• **Data in this exercise**
>>>>>
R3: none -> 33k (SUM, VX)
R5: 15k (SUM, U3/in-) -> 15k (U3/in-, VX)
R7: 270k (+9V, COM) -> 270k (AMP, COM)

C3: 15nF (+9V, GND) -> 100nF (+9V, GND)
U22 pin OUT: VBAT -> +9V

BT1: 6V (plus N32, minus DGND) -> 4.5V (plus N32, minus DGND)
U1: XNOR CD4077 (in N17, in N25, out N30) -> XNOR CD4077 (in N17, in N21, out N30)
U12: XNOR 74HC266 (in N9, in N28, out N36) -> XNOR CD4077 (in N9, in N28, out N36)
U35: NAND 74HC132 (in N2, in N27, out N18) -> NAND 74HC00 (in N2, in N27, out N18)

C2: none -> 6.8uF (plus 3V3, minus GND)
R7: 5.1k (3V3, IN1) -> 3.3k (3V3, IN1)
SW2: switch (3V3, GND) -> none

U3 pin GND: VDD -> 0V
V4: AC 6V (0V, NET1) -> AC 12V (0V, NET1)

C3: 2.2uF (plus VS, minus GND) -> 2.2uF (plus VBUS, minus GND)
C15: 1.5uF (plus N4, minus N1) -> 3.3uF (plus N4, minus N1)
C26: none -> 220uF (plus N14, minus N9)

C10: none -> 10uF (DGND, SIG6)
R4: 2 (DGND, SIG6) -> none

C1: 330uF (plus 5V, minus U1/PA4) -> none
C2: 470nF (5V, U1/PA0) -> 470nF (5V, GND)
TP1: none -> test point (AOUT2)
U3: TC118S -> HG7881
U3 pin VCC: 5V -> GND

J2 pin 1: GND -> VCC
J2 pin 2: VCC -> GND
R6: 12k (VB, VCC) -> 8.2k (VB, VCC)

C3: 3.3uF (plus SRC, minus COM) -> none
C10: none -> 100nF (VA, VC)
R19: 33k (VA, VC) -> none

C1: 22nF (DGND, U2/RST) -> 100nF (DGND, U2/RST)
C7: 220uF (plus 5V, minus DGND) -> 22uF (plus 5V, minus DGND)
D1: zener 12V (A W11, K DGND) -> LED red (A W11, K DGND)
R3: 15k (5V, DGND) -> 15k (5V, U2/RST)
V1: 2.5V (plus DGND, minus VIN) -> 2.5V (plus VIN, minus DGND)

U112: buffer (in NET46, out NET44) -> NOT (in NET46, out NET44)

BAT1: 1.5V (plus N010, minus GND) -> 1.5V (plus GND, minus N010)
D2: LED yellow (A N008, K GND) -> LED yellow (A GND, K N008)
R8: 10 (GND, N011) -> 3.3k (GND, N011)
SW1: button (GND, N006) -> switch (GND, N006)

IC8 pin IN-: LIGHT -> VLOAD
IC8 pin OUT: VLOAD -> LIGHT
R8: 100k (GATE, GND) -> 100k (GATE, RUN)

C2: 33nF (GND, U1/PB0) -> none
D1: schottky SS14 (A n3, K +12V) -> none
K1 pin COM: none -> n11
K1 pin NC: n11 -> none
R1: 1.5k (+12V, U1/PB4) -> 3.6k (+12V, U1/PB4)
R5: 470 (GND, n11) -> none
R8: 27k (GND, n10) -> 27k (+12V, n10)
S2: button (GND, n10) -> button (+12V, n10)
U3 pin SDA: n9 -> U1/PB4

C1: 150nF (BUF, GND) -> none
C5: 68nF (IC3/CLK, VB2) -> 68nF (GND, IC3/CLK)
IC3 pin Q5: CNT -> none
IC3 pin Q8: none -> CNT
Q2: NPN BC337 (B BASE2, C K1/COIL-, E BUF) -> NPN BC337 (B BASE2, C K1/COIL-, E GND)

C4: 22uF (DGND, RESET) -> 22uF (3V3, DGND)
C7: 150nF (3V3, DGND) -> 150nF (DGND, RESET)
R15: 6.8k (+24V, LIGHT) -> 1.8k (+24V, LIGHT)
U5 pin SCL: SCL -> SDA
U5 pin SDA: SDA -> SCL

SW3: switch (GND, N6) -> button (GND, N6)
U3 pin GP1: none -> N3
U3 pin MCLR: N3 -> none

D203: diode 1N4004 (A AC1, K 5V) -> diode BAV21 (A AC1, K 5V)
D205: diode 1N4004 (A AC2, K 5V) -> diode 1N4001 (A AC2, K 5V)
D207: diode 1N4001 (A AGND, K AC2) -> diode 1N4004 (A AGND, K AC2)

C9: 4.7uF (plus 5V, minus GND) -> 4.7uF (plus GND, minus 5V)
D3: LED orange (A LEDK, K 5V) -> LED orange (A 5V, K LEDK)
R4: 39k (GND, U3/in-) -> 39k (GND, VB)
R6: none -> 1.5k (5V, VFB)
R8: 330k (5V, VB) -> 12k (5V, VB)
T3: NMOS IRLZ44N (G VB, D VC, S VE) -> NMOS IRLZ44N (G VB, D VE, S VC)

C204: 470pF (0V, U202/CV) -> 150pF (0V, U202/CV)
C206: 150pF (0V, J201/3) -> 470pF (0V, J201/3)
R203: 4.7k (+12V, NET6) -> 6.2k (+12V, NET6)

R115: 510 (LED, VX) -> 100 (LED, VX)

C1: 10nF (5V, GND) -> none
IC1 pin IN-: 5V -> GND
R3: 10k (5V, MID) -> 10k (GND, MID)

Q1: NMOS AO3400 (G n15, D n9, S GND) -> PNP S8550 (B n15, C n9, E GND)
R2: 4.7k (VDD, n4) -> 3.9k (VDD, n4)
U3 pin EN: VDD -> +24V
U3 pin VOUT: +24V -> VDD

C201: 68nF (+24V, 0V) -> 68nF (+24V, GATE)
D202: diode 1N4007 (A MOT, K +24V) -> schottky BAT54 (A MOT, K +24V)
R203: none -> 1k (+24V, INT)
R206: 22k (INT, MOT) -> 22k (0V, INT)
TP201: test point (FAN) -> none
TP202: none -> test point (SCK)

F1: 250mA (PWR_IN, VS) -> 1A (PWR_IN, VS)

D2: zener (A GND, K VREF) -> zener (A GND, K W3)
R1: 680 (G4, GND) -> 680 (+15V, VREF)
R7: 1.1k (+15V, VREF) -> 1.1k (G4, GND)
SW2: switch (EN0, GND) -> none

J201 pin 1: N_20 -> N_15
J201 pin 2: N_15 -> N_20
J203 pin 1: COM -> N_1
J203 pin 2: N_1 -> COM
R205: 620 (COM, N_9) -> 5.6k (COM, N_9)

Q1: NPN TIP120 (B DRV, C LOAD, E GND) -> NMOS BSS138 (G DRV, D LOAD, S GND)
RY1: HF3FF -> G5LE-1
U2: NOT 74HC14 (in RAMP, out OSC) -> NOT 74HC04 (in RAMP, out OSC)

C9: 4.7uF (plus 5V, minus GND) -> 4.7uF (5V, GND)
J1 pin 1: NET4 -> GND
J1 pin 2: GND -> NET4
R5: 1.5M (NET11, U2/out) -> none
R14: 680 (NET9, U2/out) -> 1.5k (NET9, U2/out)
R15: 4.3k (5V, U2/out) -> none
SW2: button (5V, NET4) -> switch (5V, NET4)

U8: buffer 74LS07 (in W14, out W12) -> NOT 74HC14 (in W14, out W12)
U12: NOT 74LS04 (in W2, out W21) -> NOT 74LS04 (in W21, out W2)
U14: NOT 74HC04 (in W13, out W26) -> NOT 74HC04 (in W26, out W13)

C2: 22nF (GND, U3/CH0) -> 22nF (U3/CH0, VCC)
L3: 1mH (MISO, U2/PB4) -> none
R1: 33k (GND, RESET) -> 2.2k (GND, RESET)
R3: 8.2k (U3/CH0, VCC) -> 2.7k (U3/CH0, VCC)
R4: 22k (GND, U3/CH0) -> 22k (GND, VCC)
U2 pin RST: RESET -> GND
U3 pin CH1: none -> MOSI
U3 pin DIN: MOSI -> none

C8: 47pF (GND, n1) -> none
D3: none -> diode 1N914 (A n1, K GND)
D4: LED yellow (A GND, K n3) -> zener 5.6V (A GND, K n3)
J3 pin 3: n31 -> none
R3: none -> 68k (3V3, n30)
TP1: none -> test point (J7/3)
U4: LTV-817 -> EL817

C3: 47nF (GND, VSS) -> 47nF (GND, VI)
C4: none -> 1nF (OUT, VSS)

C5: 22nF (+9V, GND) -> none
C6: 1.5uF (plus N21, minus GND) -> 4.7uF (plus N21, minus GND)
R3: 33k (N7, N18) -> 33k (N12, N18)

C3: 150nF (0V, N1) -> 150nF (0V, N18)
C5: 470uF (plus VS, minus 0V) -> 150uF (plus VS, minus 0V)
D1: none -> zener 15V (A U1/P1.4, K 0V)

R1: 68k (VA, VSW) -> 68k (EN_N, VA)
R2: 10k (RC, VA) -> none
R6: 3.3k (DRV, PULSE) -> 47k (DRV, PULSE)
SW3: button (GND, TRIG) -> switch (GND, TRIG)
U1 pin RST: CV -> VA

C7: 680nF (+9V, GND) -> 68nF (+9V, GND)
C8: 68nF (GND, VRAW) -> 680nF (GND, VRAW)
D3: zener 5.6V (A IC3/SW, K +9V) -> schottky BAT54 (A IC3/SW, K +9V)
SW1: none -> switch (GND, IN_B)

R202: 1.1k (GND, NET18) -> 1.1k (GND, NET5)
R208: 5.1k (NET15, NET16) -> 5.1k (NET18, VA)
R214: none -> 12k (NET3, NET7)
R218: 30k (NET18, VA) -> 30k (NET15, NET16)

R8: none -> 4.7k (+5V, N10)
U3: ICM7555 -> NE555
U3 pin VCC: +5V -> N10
<<<<<
• **Your assignment**
For this exercise, repeat exactly the lines of the data above from the one with "C26: none -> 220uF (plus N14, minus N9)" down to the one with "SW3: switch (GND, N6) -> button (GND, N6)", both end lines included.

• **Answer section**
C26: none -> 220uF (plus N14, minus N9)

C10: none -> 10uF (DGND, SIG6)
R4: 2 (DGND, SIG6) -> none

C1: 330uF (plus 5V, minus U1/PA4) -> none
C2: 470nF (5V, U1/PA0) -> 470nF (5V, GND)
TP1: none -> test point (AOUT2)
U3: TC118S -> HG7881
U3 pin VCC: 5V -> GND

J2 pin 1: GND -> VCC
J2 pin 2: VCC -> GND
R6: 12k (VB, VCC) -> 8.2k (VB, VCC)

C3: 3.3uF (plus SRC, minus COM) -> none
C10: none -> 100nF (VA, VC)
R19: 33k (VA, VC) -> none

C1: 22nF (DGND, U2/RST) -> 100nF (DGND, U2/RST)
C7: 220uF (plus 5V, minus DGND) -> 22uF (plus 5V, minus DGND)
D1: zener 12V (A W11, K DGND) -> LED red (A W11, K DGND)
R3: 15k (5V, DGND) -> 15k (5V, U2/RST)
V1: 2.5V (plus DGND, minus VIN) -> 2.5V (plus VIN, minus DGND)

U112: buffer (in NET46, out NET44) -> NOT (in NET46, out NET44)

BAT1: 1.5V (plus N010, minus GND) -> 1.5V (plus GND, minus N010)
D2: LED yellow (A N008, K GND) -> LED yellow (A GND, K N008)
R8: 10 (GND, N011) -> 3.3k (GND, N011)
SW1: button (GND, N006) -> switch (GND, N006)

IC8 pin IN-: LIGHT -> VLOAD
IC8 pin OUT: VLOAD -> LIGHT
R8: 100k (GATE, GND) -> 100k (GATE, RUN)

C2: 33nF (GND, U1/PB0) -> none
D1: schottky SS14 (A n3, K +12V) -> none
K1 pin COM: none -> n11
K1 pin NC: n11 -> none
R1: 1.5k (+12V, U1/PB4) -> 3.6k (+12V, U1/PB4)
R5: 470 (GND, n11) -> none
R8: 27k (GND, n10) -> 27k (+12V, n10)
S2: button (GND, n10) -> button (+12V, n10)
U3 pin SDA: n9 -> U1/PB4

C1: 150nF (BUF, GND) -> none
C5: 68nF (IC3/CLK, VB2) -> 68nF (GND, IC3/CLK)
IC3 pin Q5: CNT -> none
IC3 pin Q8: none -> CNT
Q2: NPN BC337 (B BASE2, C K1/COIL-, E BUF) -> NPN BC337 (B BASE2, C K1/COIL-, E GND)

C4: 22uF (DGND, RESET) -> 22uF (3V3, DGND)
C7: 150nF (3V3, DGND) -> 150nF (DGND, RESET)
R15: 6.8k (+24V, LIGHT) -> 1.8k (+24V, LIGHT)
U5 pin SCL: SCL -> SDA
U5 pin SDA: SDA -> SCL

SW3: switch (GND, N6) -> button (GND, N6)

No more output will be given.